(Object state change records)
----

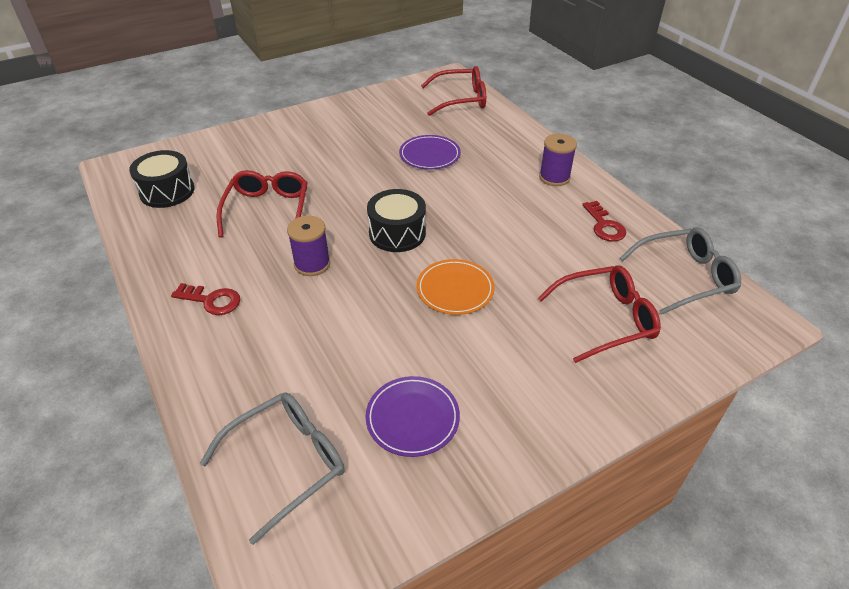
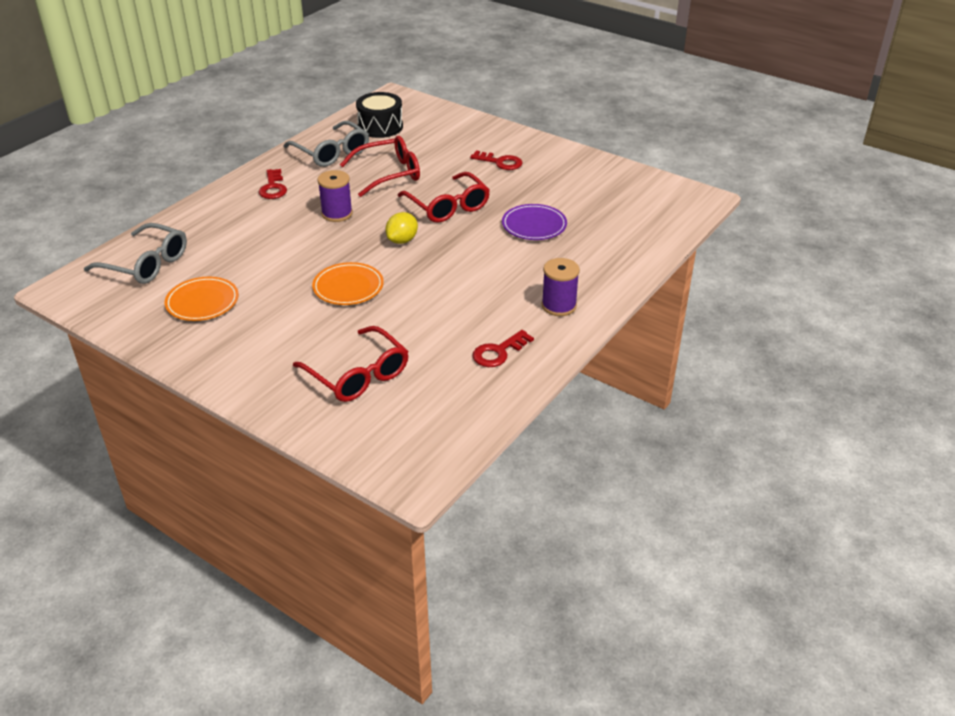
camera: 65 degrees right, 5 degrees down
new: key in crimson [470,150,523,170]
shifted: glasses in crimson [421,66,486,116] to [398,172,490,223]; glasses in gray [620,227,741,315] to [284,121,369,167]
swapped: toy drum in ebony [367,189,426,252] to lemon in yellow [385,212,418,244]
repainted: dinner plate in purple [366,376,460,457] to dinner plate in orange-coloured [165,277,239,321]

----

> [WHAT TO DO]:
The copy must reproduce every entry exactly while excluding all pictures.

> [PROBLEM SOLUTION]:
camera: 65 degrees right, 5 degrees down
new: key in crimson [470,150,523,170]
shifted: glasses in crimson [421,66,486,116] to [398,172,490,223]; glasses in gray [620,227,741,315] to [284,121,369,167]
swapped: toy drum in ebony [367,189,426,252] to lemon in yellow [385,212,418,244]
repainted: dinner plate in purple [366,376,460,457] to dinner plate in orange-coloured [165,277,239,321]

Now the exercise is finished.